EXERCISE MATERIAL:
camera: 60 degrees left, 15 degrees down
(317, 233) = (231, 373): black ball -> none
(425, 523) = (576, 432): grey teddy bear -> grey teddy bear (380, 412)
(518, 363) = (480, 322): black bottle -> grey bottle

* * *

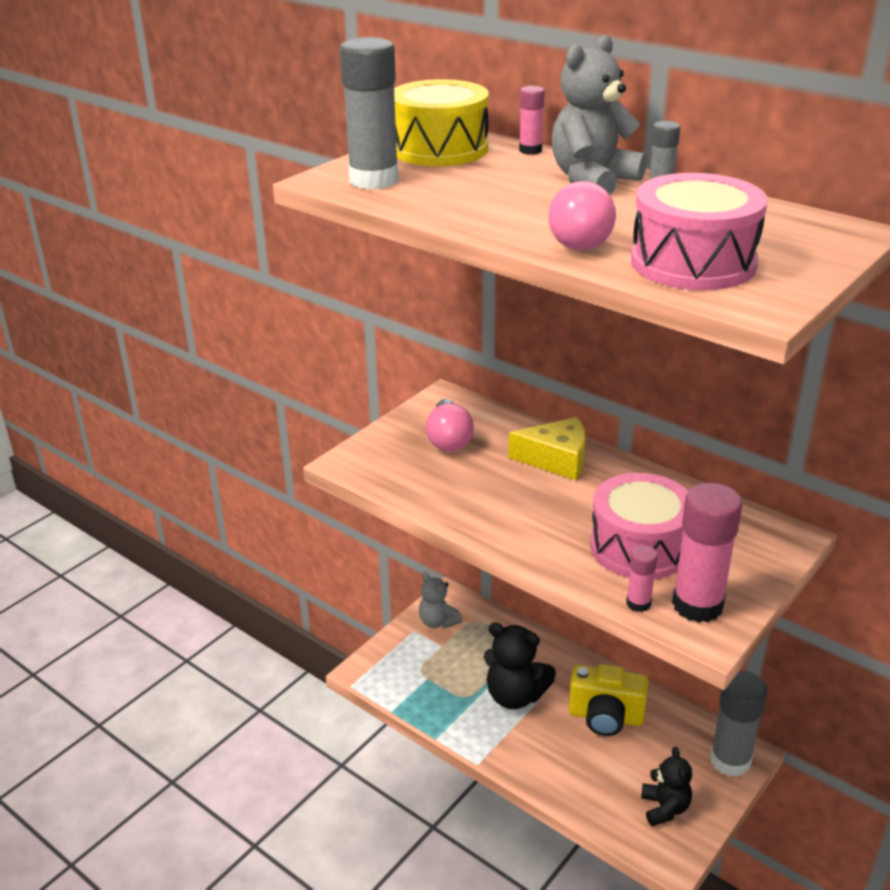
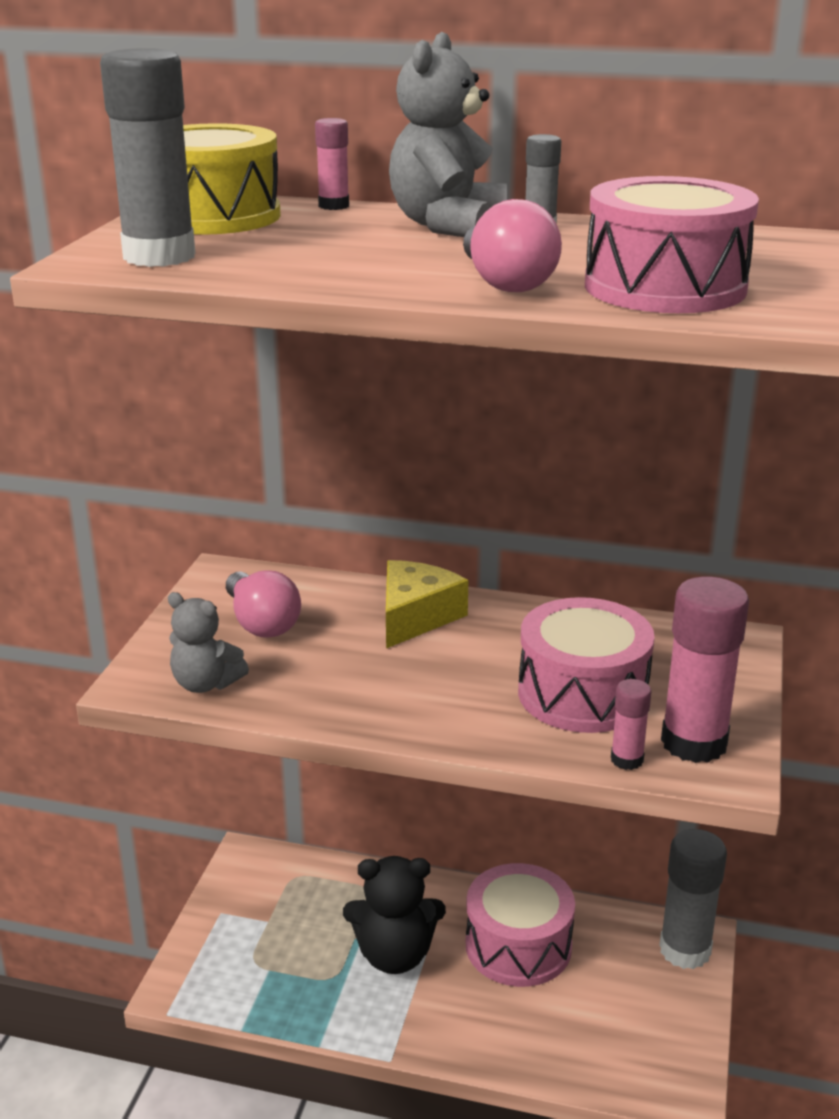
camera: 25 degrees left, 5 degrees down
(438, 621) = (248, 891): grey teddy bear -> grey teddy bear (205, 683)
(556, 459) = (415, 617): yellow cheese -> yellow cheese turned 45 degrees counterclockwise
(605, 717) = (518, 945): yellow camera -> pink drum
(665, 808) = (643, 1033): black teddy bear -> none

TASK STATEMENT: Which lines run from the one holding "(556, 459) = (415, 617): yellow" through the one holding "(665, 808) = (643, 1033): black" in the records above? Repeat them exactly, both included, and nothing more.

TASK SOLUTION:
(556, 459) = (415, 617): yellow cheese -> yellow cheese turned 45 degrees counterclockwise
(605, 717) = (518, 945): yellow camera -> pink drum
(665, 808) = (643, 1033): black teddy bear -> none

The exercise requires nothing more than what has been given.